Filter the entries down to the lines holding "DGND", then copy those lines.

[Collected data entries]
--- START ---
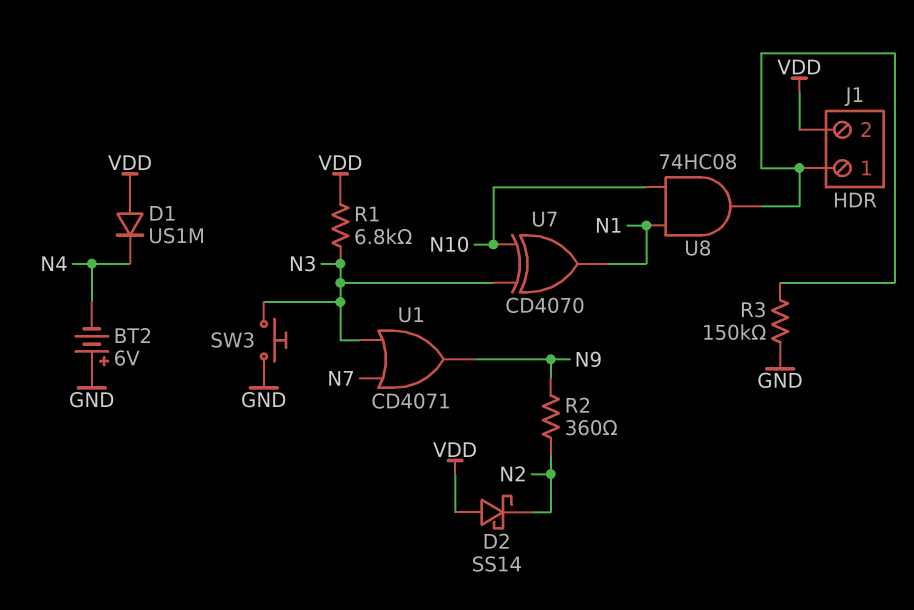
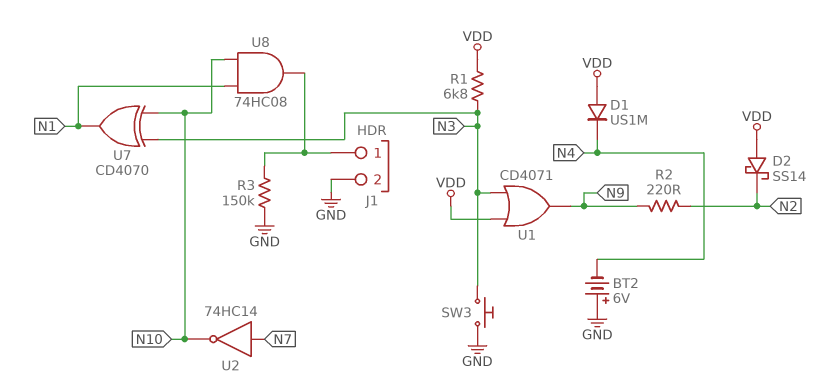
J1 pin 2: VDD -> GND
R2: 360 (N2, N9) -> 220 (N2, N9)
U1: OR CD4071 (in N3, in N7, out N9) -> OR CD4071 (in N3, in VDD, out N9)
U2: none -> NOT 74HC14 (in N7, out N10)

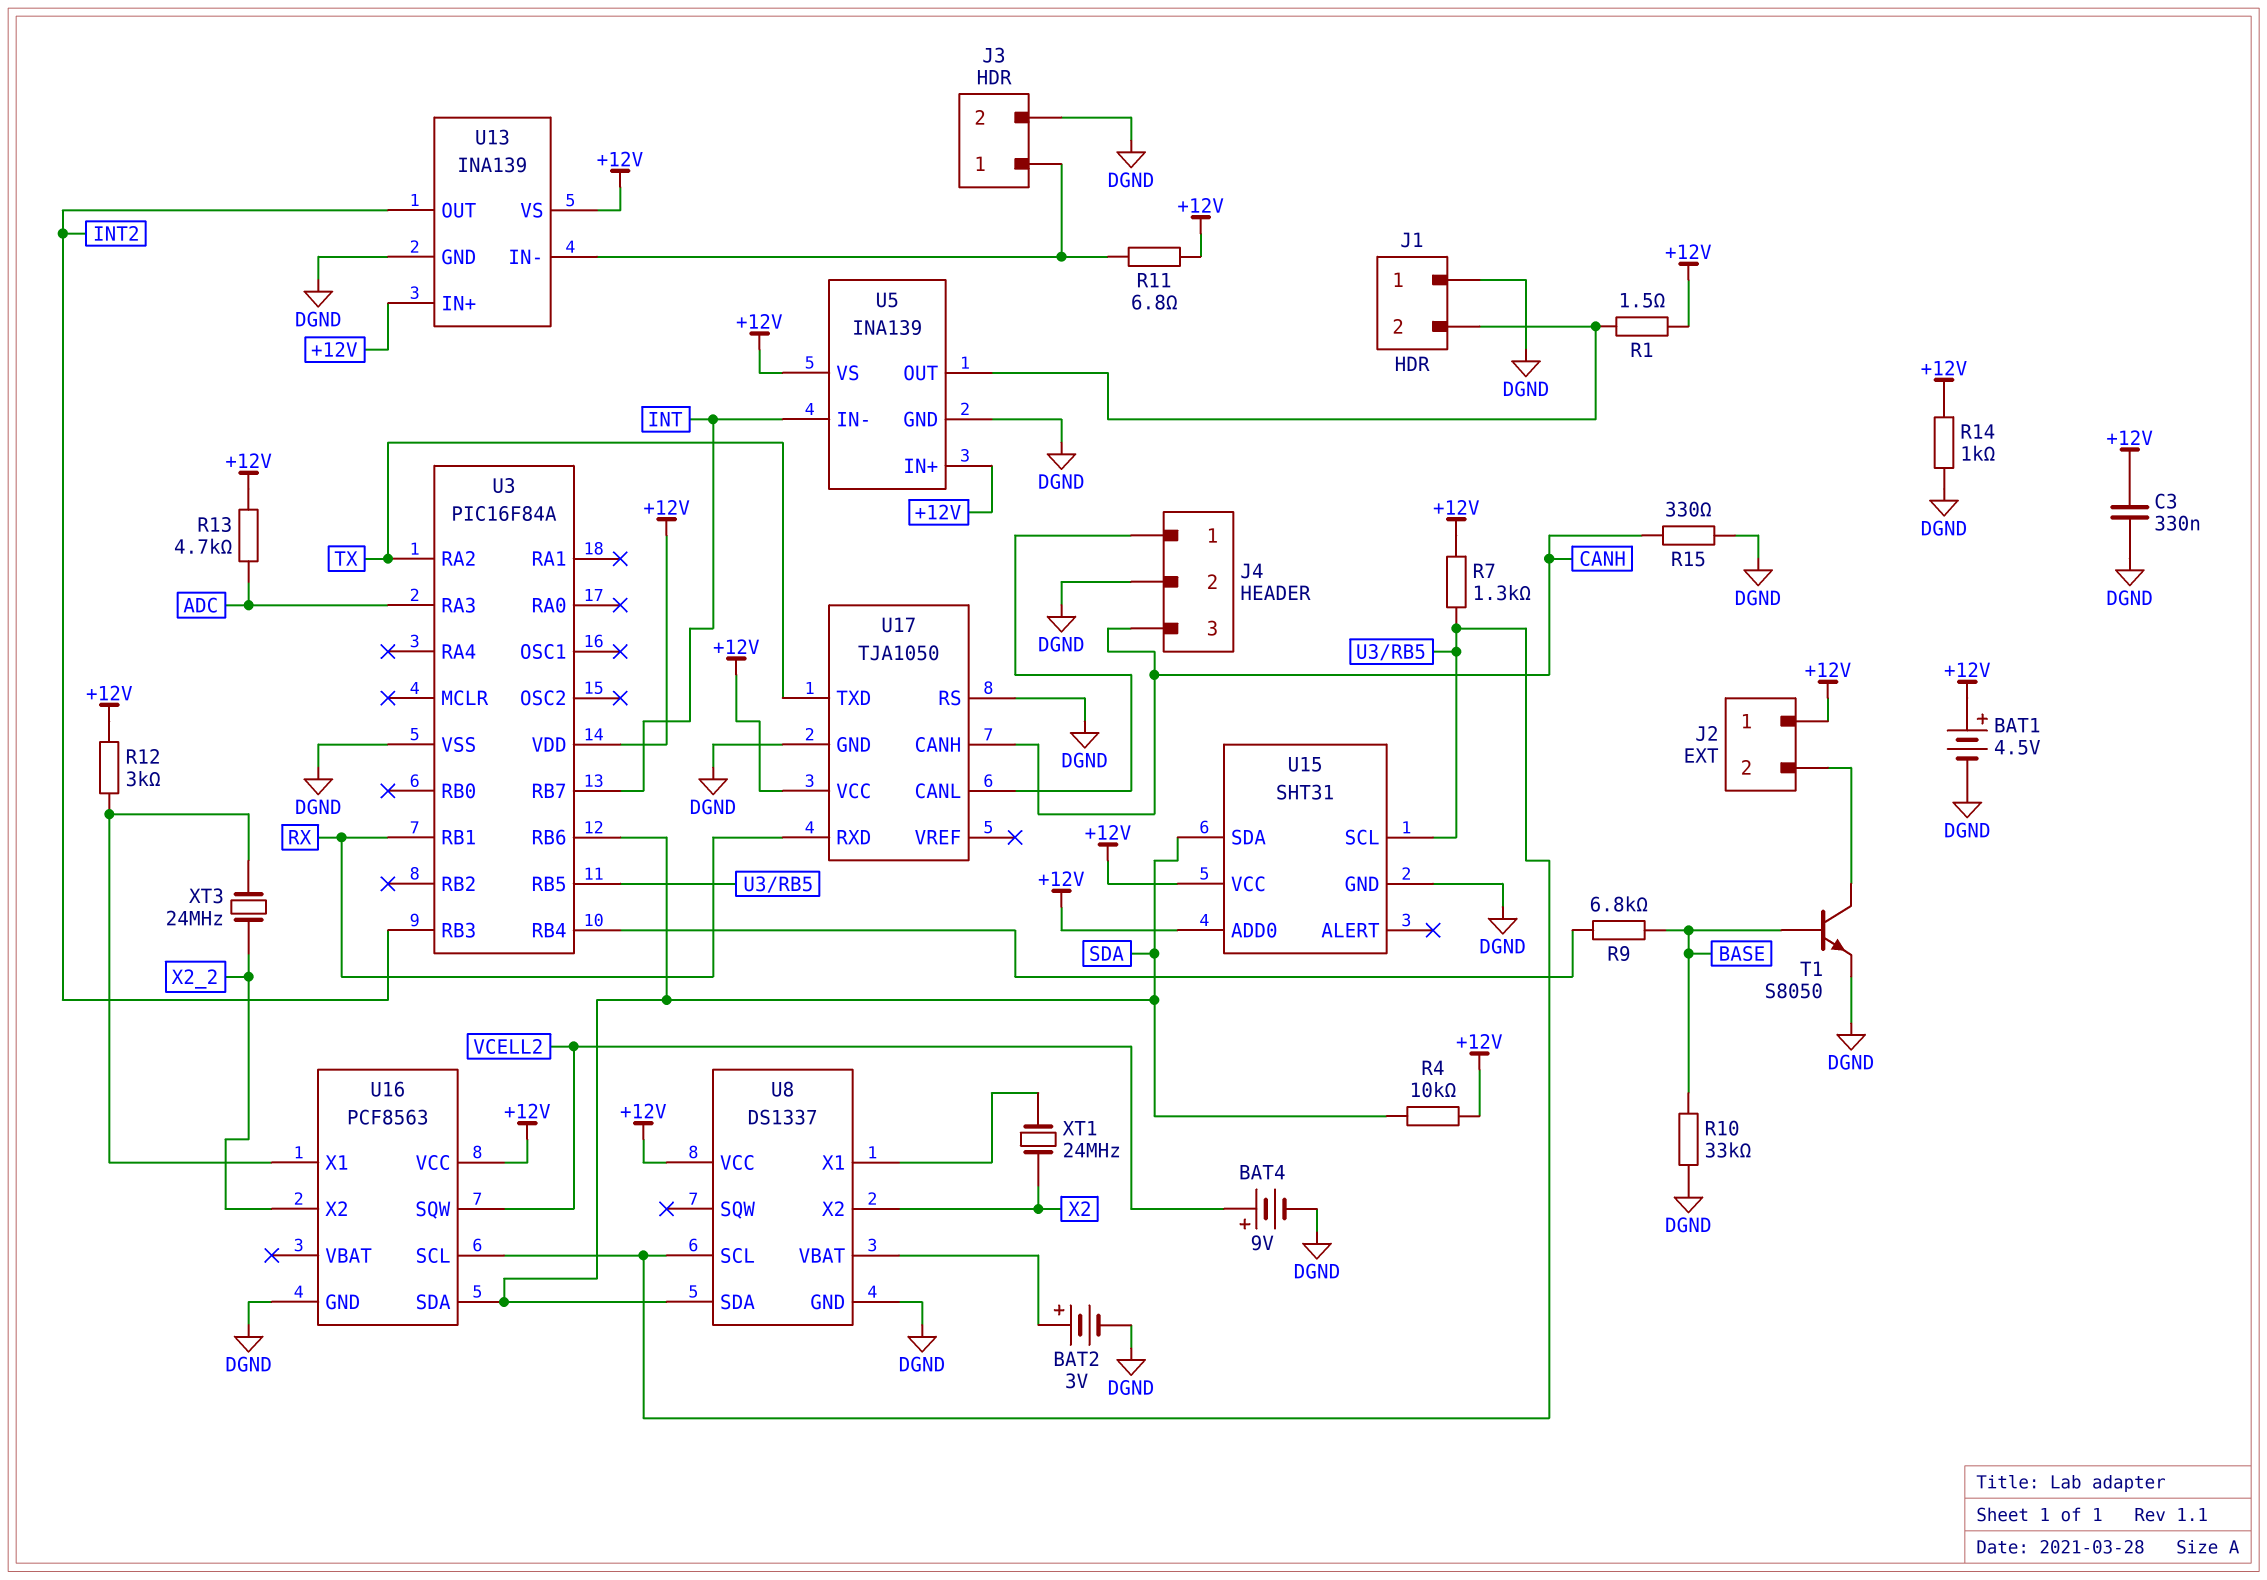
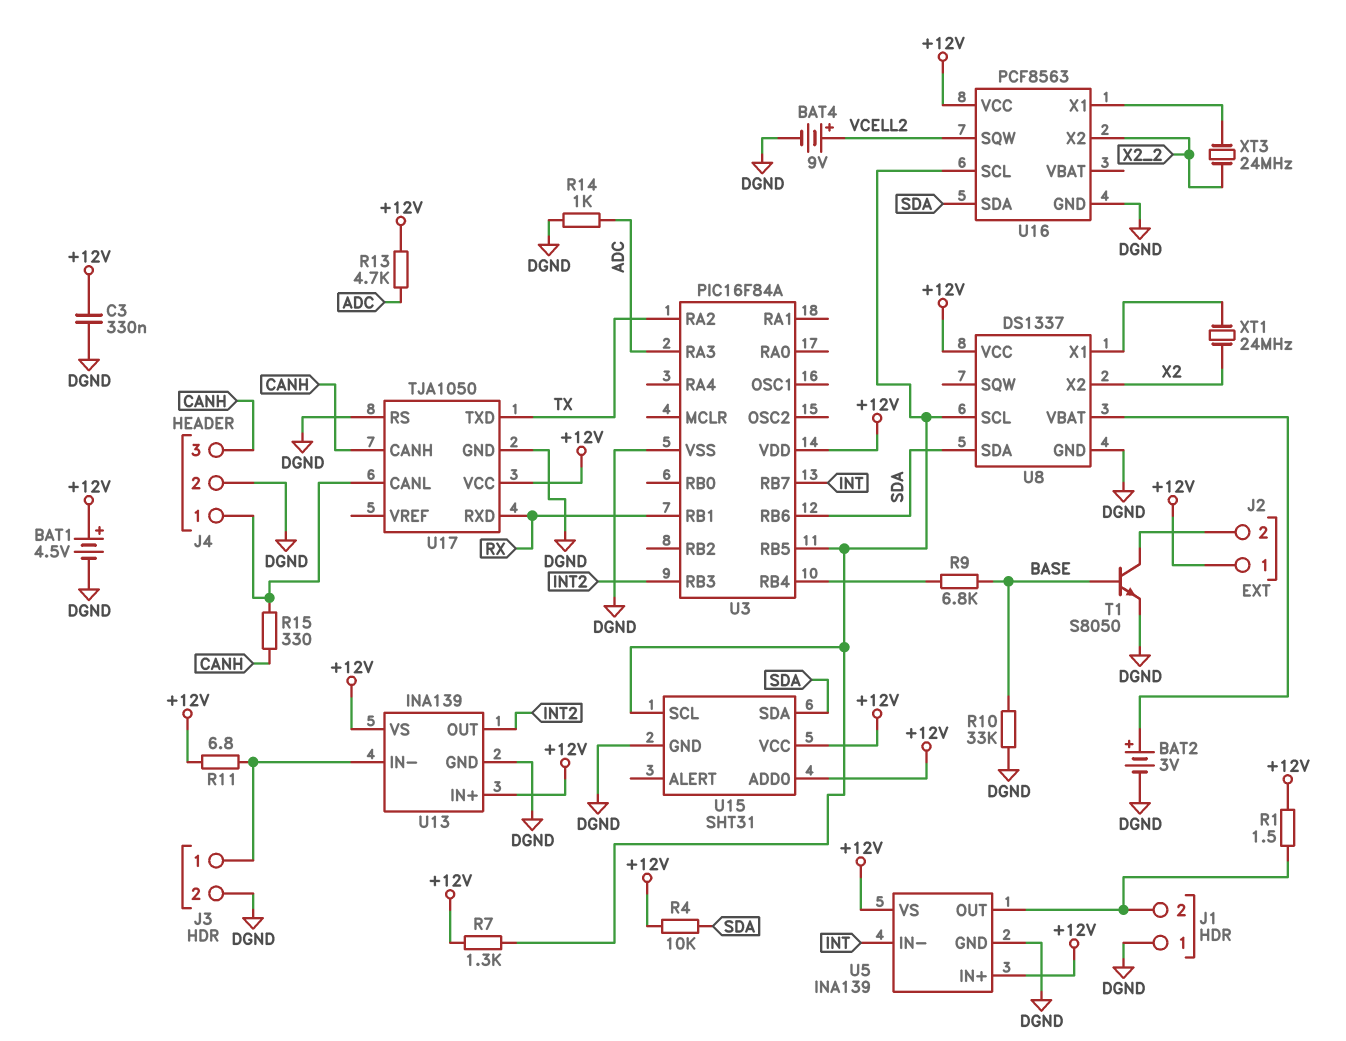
R12: 3k (+12V, U16/X1) -> none
R14: 1k (+12V, DGND) -> 1k (ADC, DGND)
R15: 330 (CANH, DGND) -> 330 (CANH, J4/1)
--- END ---
Response box >>
R14: 1k (+12V, DGND) -> 1k (ADC, DGND)
R15: 330 (CANH, DGND) -> 330 (CANH, J4/1)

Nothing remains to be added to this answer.